=== TASK INPUT ===
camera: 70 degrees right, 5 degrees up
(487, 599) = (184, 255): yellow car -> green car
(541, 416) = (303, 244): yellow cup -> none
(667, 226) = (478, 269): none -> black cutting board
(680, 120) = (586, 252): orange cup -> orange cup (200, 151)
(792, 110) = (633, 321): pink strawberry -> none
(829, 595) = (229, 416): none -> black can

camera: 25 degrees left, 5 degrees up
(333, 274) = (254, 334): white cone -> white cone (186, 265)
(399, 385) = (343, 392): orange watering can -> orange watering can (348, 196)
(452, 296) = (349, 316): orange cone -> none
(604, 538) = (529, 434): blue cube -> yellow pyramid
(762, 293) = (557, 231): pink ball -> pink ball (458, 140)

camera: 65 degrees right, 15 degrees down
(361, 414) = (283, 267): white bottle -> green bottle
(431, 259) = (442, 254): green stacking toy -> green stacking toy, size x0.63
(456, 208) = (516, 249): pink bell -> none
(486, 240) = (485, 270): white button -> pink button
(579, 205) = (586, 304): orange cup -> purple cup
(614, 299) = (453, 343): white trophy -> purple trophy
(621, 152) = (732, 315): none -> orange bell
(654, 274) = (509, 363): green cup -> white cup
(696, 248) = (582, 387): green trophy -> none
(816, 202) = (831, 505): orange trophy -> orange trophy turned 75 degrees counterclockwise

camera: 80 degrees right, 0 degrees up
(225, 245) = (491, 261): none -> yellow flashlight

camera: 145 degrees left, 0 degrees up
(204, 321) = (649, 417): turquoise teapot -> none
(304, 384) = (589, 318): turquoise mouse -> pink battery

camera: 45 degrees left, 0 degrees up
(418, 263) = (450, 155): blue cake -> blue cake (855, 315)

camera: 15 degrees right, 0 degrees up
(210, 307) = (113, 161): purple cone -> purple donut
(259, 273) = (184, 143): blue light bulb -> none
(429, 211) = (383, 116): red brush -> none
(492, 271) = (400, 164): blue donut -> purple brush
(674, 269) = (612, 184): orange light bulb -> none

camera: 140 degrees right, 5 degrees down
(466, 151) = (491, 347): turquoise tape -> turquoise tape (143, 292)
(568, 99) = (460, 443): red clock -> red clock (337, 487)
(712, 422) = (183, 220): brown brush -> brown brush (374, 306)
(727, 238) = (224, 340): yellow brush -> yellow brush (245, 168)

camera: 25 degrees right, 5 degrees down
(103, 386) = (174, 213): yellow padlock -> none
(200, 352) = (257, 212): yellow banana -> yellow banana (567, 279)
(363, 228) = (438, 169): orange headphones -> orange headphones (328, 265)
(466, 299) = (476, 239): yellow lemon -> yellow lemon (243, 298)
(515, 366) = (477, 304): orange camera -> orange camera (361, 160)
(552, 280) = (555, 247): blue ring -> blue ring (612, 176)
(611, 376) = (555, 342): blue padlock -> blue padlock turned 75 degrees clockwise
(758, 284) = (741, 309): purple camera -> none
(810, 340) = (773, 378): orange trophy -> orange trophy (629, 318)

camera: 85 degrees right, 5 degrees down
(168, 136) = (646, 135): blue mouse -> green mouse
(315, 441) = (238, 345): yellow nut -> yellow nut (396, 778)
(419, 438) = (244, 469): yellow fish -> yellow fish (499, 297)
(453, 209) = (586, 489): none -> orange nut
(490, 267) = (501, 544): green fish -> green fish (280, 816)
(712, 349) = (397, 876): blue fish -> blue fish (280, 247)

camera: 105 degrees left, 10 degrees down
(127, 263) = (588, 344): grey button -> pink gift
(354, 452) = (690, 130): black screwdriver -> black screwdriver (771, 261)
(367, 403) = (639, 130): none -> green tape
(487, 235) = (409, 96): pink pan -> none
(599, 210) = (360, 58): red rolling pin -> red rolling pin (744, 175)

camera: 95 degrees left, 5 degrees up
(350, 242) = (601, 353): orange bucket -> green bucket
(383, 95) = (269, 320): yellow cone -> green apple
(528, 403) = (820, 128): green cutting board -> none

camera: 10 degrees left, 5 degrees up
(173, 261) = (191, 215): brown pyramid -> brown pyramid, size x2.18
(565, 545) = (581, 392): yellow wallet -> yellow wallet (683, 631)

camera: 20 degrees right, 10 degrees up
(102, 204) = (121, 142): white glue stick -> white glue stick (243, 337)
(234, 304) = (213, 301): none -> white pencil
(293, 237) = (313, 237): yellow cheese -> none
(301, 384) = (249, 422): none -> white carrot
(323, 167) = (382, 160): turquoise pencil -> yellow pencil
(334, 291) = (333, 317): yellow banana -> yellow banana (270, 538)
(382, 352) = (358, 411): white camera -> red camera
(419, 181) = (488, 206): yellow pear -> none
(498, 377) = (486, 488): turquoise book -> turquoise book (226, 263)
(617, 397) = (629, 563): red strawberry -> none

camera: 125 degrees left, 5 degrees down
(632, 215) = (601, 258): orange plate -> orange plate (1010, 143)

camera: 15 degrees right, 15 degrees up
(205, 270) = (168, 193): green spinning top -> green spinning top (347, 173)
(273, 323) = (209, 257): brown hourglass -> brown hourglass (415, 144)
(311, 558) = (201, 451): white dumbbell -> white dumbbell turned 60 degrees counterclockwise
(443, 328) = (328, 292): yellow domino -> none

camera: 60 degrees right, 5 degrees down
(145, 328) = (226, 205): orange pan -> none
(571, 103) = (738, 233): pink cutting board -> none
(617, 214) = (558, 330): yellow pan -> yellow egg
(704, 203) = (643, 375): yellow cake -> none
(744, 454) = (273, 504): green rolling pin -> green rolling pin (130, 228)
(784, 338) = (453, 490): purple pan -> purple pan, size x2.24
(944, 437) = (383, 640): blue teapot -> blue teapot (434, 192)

=== WHAT YOU NEED TO DO ===
Set down again, word for word, the stretch of records from the line with "(712, 349) = (397, 876): blue" to the line with "(367, 403) = (639, 130): none -> green tape", both of those lines included.

=== ANSWER TO THE EXERCISE ===
(712, 349) = (397, 876): blue fish -> blue fish (280, 247)

camera: 105 degrees left, 10 degrees down
(127, 263) = (588, 344): grey button -> pink gift
(354, 452) = (690, 130): black screwdriver -> black screwdriver (771, 261)
(367, 403) = (639, 130): none -> green tape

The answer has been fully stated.